Goal of the exercise » Filter the records below for the word "trapezoid". Copy each line that holds it.

[Stored dataset items]
══════════
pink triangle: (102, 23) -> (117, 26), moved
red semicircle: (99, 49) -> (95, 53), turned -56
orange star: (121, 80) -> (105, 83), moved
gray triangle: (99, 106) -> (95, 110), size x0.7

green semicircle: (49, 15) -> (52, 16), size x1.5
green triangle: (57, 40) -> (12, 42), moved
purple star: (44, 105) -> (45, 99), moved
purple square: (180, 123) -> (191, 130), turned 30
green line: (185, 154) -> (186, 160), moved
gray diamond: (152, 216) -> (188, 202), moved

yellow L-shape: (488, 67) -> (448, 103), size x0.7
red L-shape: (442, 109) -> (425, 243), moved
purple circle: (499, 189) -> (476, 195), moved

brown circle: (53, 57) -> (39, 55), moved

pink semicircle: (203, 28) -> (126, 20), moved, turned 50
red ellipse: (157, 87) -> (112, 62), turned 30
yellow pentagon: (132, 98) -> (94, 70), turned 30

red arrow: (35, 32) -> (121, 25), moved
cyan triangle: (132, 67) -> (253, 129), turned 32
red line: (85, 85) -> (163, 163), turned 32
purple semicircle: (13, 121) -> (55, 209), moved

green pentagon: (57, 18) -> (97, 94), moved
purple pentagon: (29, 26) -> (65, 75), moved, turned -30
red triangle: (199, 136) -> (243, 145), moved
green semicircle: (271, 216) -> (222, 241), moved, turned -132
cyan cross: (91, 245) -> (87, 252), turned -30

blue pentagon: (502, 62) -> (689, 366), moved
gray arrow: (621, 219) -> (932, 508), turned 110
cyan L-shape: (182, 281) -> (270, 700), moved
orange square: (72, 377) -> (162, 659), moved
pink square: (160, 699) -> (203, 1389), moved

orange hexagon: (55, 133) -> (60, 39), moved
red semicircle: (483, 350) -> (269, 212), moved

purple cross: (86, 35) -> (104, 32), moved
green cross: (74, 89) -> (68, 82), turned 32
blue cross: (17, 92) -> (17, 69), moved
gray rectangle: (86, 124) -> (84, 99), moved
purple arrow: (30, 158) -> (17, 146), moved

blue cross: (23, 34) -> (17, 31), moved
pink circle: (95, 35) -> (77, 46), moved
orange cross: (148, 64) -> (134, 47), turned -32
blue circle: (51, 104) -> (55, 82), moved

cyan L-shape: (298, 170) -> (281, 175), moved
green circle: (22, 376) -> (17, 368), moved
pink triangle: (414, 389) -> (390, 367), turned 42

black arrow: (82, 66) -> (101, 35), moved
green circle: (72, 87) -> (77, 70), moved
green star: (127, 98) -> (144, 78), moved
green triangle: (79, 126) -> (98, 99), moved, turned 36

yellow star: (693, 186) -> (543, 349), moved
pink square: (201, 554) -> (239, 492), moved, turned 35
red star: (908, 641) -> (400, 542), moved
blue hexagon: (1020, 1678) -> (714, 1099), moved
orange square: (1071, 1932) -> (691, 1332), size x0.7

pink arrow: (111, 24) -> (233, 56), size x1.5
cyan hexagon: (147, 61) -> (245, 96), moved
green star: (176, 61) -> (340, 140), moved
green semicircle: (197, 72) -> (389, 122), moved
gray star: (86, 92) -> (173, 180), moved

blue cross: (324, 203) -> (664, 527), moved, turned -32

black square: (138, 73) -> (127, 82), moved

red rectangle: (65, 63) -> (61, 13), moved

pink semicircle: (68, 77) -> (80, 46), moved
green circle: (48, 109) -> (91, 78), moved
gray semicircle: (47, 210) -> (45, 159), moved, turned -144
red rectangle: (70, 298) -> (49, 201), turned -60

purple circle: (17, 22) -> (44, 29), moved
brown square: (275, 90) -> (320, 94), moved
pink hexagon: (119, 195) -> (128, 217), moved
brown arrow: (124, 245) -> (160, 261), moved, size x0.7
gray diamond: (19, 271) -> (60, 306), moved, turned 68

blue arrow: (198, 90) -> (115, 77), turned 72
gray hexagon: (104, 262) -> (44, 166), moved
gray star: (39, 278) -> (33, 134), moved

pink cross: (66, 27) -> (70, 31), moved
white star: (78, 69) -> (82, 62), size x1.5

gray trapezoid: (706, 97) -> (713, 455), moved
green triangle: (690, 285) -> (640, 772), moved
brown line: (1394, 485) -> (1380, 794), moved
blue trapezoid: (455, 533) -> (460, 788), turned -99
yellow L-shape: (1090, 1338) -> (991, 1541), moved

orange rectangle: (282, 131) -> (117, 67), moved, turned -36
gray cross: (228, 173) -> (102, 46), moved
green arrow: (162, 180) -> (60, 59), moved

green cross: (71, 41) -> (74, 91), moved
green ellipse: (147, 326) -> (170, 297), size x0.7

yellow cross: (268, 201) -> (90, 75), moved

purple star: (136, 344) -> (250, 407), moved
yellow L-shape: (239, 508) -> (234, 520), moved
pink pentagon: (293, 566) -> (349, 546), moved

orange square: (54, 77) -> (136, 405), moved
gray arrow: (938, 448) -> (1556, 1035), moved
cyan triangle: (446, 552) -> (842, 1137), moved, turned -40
══════════
Your response »
gray trapezoid: (706, 97) -> (713, 455), moved
blue trapezoid: (455, 533) -> (460, 788), turned -99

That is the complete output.